[SUPPLIED DATA Boundary: Start]

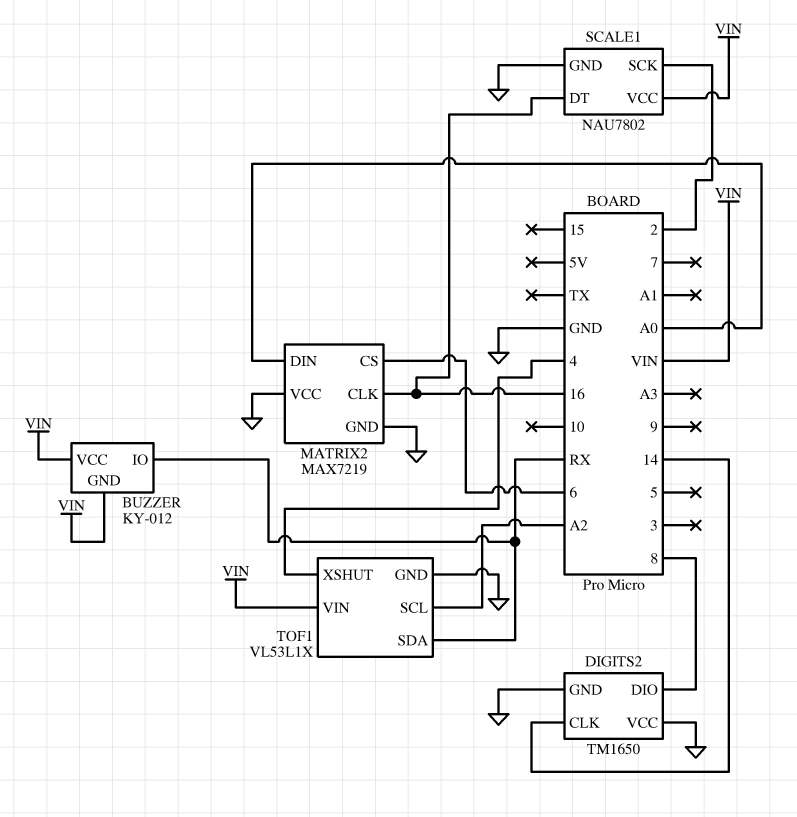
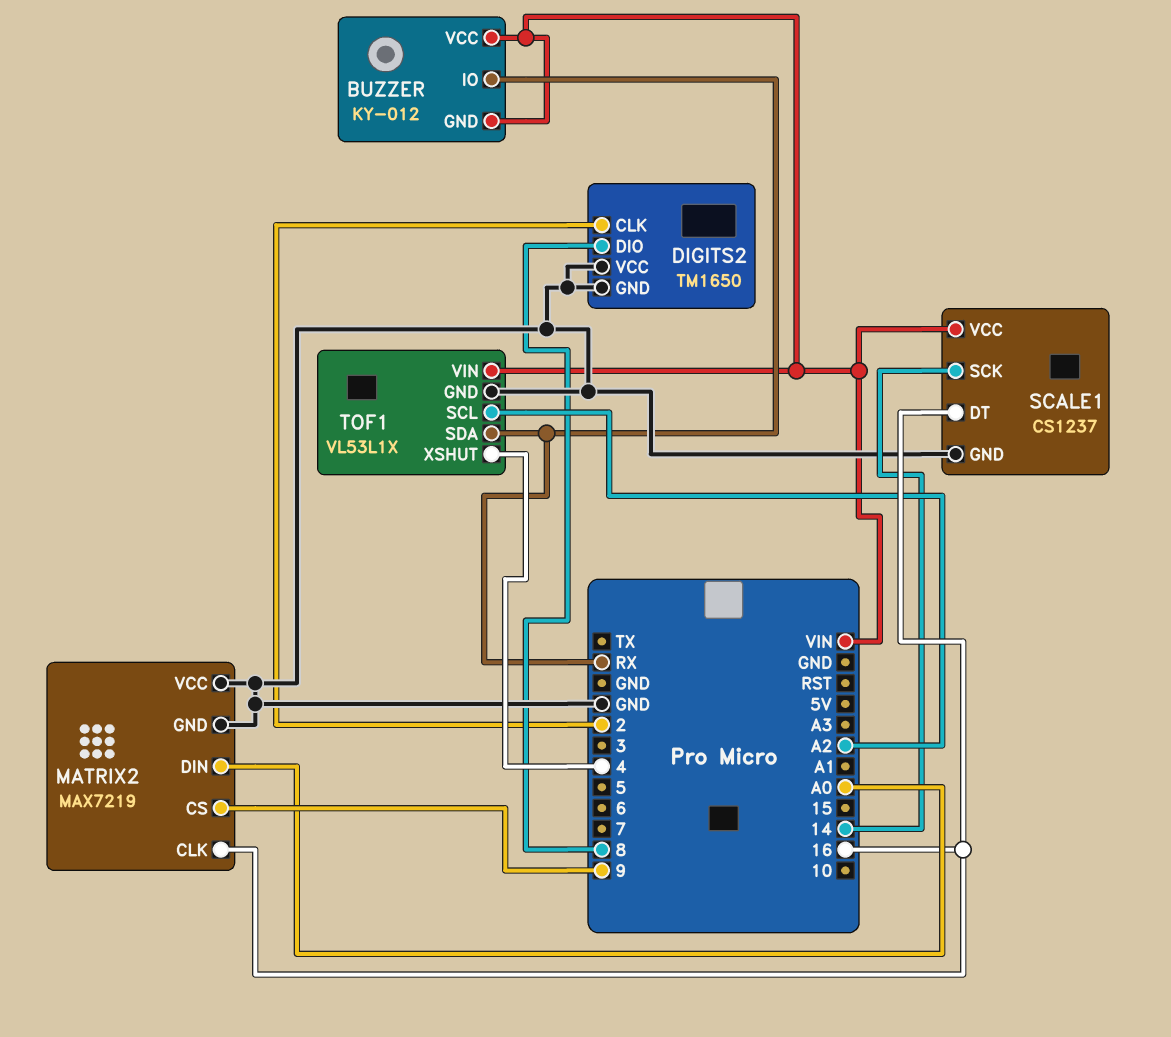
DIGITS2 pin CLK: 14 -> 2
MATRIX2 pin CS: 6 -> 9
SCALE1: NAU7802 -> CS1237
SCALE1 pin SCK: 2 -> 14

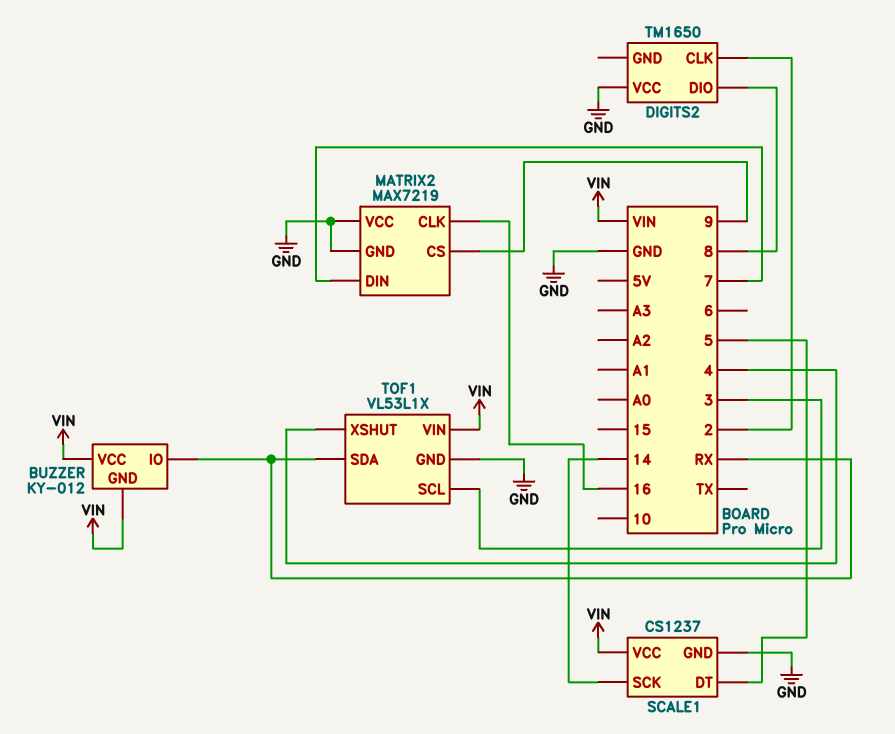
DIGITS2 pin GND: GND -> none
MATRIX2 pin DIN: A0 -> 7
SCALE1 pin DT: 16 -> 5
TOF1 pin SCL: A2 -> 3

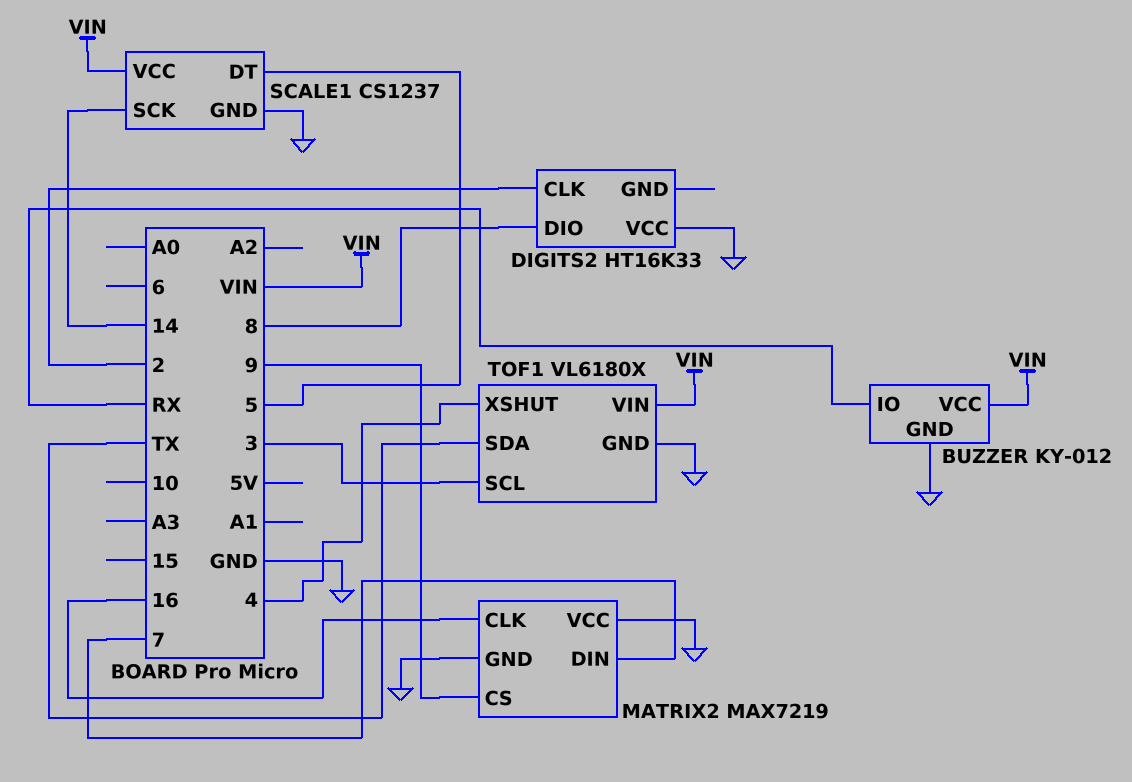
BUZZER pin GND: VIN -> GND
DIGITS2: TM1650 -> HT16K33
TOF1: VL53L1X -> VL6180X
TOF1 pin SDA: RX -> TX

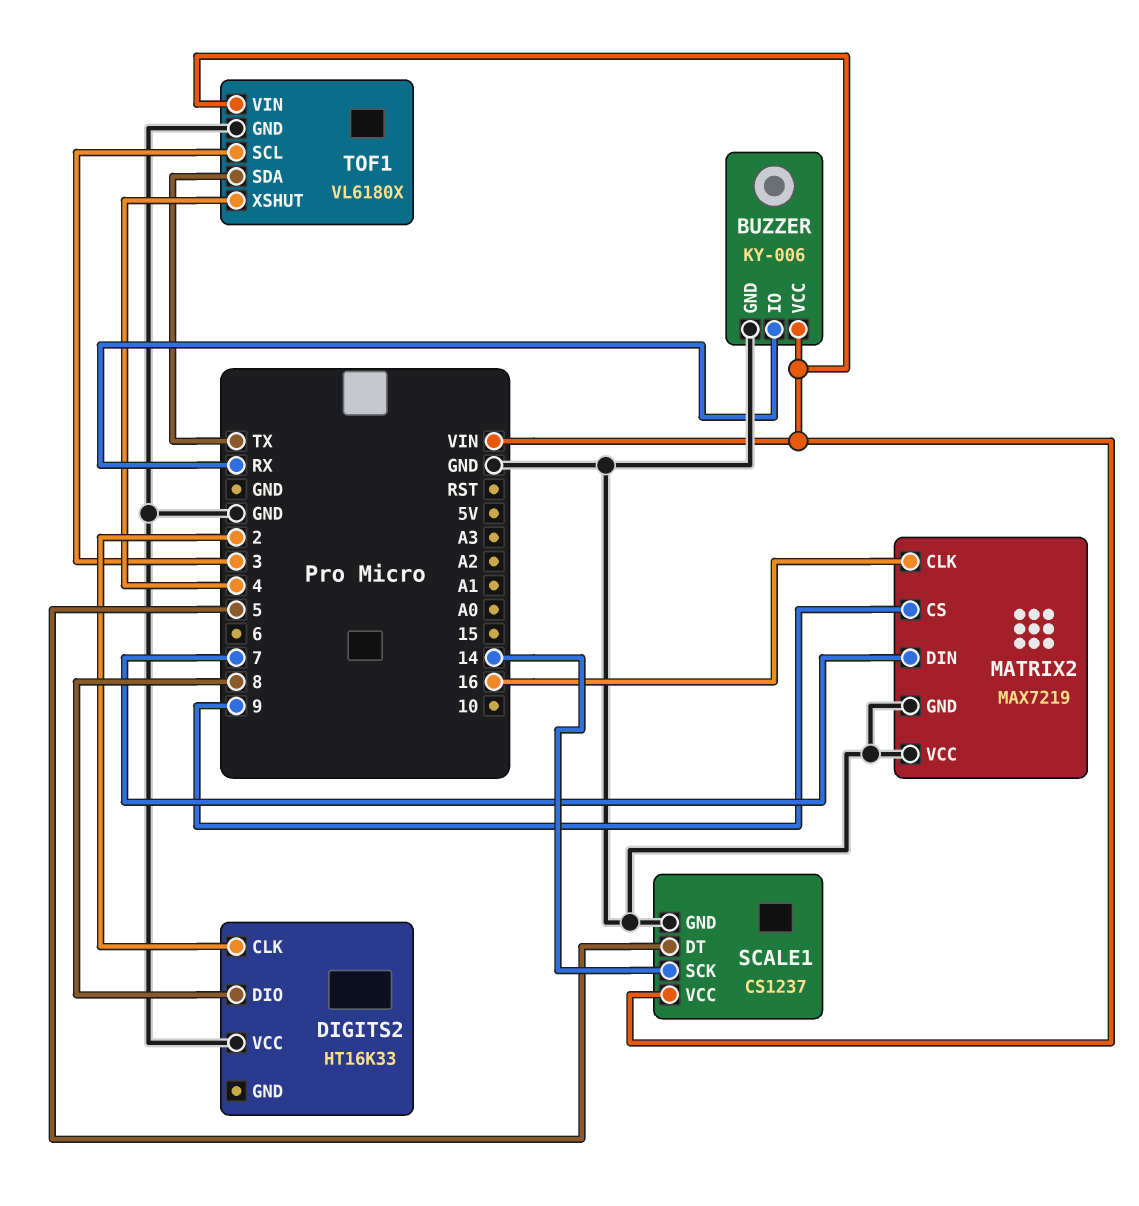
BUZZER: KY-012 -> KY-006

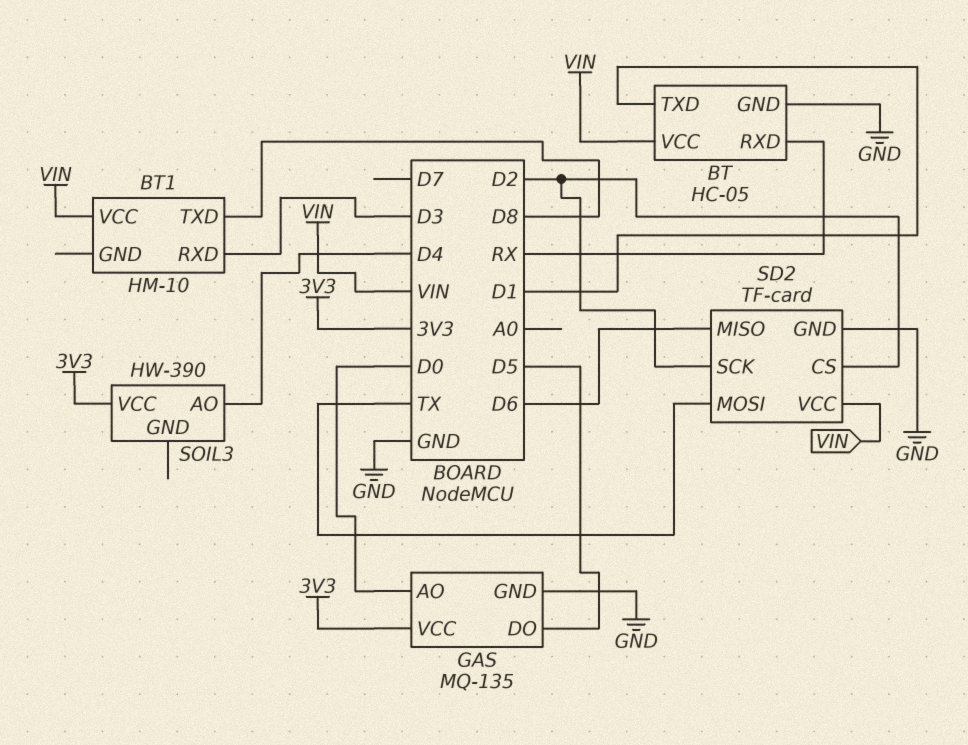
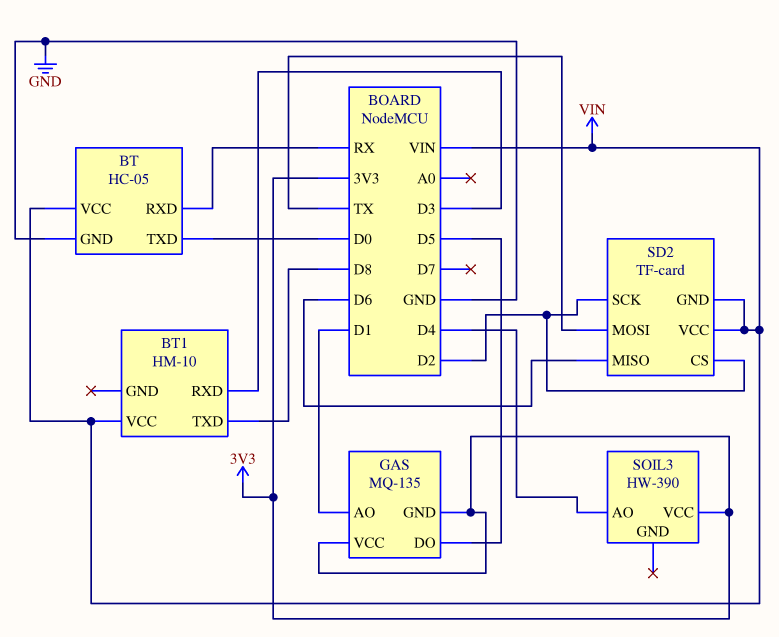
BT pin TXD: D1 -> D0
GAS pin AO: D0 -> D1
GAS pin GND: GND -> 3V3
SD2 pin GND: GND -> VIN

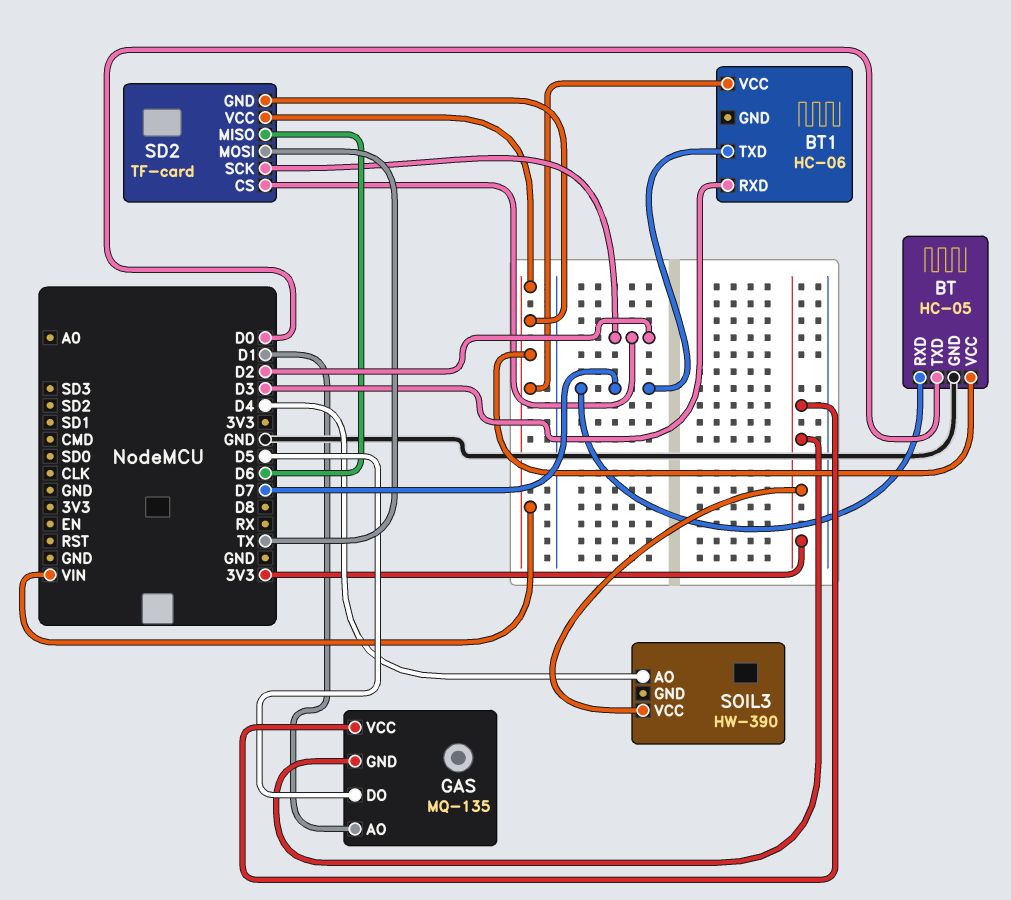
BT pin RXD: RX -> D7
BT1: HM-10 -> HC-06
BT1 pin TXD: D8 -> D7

[SUPPLIED DATA Boundary: End]

Keep each line of the records exactly as it is while transcribing them, but leave the images behind.

-- TASK OUTPUT --
DIGITS2 pin CLK: 14 -> 2
MATRIX2 pin CS: 6 -> 9
SCALE1: NAU7802 -> CS1237
SCALE1 pin SCK: 2 -> 14

DIGITS2 pin GND: GND -> none
MATRIX2 pin DIN: A0 -> 7
SCALE1 pin DT: 16 -> 5
TOF1 pin SCL: A2 -> 3

BUZZER pin GND: VIN -> GND
DIGITS2: TM1650 -> HT16K33
TOF1: VL53L1X -> VL6180X
TOF1 pin SDA: RX -> TX

BUZZER: KY-012 -> KY-006

BT pin TXD: D1 -> D0
GAS pin AO: D0 -> D1
GAS pin GND: GND -> 3V3
SD2 pin GND: GND -> VIN

BT pin RXD: RX -> D7
BT1: HM-10 -> HC-06
BT1 pin TXD: D8 -> D7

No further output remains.